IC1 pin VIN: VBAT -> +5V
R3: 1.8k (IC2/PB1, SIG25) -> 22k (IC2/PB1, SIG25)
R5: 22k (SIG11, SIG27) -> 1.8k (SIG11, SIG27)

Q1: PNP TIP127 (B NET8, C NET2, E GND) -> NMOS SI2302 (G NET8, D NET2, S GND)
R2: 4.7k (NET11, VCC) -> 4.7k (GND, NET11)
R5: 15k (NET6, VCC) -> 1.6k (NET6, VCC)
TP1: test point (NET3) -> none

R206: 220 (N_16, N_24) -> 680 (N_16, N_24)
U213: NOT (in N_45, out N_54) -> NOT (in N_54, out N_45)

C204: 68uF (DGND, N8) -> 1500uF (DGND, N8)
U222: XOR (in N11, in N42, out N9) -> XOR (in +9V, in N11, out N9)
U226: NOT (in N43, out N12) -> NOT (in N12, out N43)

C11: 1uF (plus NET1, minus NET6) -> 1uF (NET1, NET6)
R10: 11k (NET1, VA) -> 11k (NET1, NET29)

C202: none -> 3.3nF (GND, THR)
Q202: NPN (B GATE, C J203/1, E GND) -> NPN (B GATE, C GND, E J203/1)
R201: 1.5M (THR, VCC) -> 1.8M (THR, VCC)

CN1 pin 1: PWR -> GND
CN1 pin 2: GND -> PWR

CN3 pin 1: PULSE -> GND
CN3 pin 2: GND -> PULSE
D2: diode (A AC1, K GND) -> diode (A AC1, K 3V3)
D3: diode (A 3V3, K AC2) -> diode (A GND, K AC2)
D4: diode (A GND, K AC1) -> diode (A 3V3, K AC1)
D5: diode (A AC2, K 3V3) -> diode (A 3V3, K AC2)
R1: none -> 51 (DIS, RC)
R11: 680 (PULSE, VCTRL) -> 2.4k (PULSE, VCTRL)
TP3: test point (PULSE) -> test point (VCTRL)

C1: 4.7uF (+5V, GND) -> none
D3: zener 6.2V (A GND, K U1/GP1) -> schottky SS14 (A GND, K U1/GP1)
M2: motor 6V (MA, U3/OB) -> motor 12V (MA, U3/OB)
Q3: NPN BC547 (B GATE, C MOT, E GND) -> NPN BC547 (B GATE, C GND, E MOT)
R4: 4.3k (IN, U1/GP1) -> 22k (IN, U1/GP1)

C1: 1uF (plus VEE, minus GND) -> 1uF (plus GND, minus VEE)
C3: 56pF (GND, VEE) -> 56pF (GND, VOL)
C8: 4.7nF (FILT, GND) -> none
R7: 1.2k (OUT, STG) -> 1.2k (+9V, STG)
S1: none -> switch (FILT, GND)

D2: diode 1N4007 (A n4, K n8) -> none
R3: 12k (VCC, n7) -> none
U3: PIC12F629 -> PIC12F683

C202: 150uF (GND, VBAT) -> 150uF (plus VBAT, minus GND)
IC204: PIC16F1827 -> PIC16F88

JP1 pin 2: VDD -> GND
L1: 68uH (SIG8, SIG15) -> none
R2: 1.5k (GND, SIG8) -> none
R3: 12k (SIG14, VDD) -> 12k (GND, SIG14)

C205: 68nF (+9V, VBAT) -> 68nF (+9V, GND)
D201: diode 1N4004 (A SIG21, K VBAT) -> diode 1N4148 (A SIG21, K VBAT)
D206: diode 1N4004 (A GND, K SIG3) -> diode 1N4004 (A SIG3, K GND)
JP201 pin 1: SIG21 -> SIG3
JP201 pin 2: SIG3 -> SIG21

§ Work required
Nothing in the records may change; output all of them exactly.

§ Task result
IC1 pin VIN: VBAT -> +5V
R3: 1.8k (IC2/PB1, SIG25) -> 22k (IC2/PB1, SIG25)
R5: 22k (SIG11, SIG27) -> 1.8k (SIG11, SIG27)

Q1: PNP TIP127 (B NET8, C NET2, E GND) -> NMOS SI2302 (G NET8, D NET2, S GND)
R2: 4.7k (NET11, VCC) -> 4.7k (GND, NET11)
R5: 15k (NET6, VCC) -> 1.6k (NET6, VCC)
TP1: test point (NET3) -> none

R206: 220 (N_16, N_24) -> 680 (N_16, N_24)
U213: NOT (in N_45, out N_54) -> NOT (in N_54, out N_45)

C204: 68uF (DGND, N8) -> 1500uF (DGND, N8)
U222: XOR (in N11, in N42, out N9) -> XOR (in +9V, in N11, out N9)
U226: NOT (in N43, out N12) -> NOT (in N12, out N43)

C11: 1uF (plus NET1, minus NET6) -> 1uF (NET1, NET6)
R10: 11k (NET1, VA) -> 11k (NET1, NET29)

C202: none -> 3.3nF (GND, THR)
Q202: NPN (B GATE, C J203/1, E GND) -> NPN (B GATE, C GND, E J203/1)
R201: 1.5M (THR, VCC) -> 1.8M (THR, VCC)

CN1 pin 1: PWR -> GND
CN1 pin 2: GND -> PWR

CN3 pin 1: PULSE -> GND
CN3 pin 2: GND -> PULSE
D2: diode (A AC1, K GND) -> diode (A AC1, K 3V3)
D3: diode (A 3V3, K AC2) -> diode (A GND, K AC2)
D4: diode (A GND, K AC1) -> diode (A 3V3, K AC1)
D5: diode (A AC2, K 3V3) -> diode (A 3V3, K AC2)
R1: none -> 51 (DIS, RC)
R11: 680 (PULSE, VCTRL) -> 2.4k (PULSE, VCTRL)
TP3: test point (PULSE) -> test point (VCTRL)

C1: 4.7uF (+5V, GND) -> none
D3: zener 6.2V (A GND, K U1/GP1) -> schottky SS14 (A GND, K U1/GP1)
M2: motor 6V (MA, U3/OB) -> motor 12V (MA, U3/OB)
Q3: NPN BC547 (B GATE, C MOT, E GND) -> NPN BC547 (B GATE, C GND, E MOT)
R4: 4.3k (IN, U1/GP1) -> 22k (IN, U1/GP1)

C1: 1uF (plus VEE, minus GND) -> 1uF (plus GND, minus VEE)
C3: 56pF (GND, VEE) -> 56pF (GND, VOL)
C8: 4.7nF (FILT, GND) -> none
R7: 1.2k (OUT, STG) -> 1.2k (+9V, STG)
S1: none -> switch (FILT, GND)

D2: diode 1N4007 (A n4, K n8) -> none
R3: 12k (VCC, n7) -> none
U3: PIC12F629 -> PIC12F683

C202: 150uF (GND, VBAT) -> 150uF (plus VBAT, minus GND)
IC204: PIC16F1827 -> PIC16F88

JP1 pin 2: VDD -> GND
L1: 68uH (SIG8, SIG15) -> none
R2: 1.5k (GND, SIG8) -> none
R3: 12k (SIG14, VDD) -> 12k (GND, SIG14)

C205: 68nF (+9V, VBAT) -> 68nF (+9V, GND)
D201: diode 1N4004 (A SIG21, K VBAT) -> diode 1N4148 (A SIG21, K VBAT)
D206: diode 1N4004 (A GND, K SIG3) -> diode 1N4004 (A SIG3, K GND)
JP201 pin 1: SIG21 -> SIG3
JP201 pin 2: SIG3 -> SIG21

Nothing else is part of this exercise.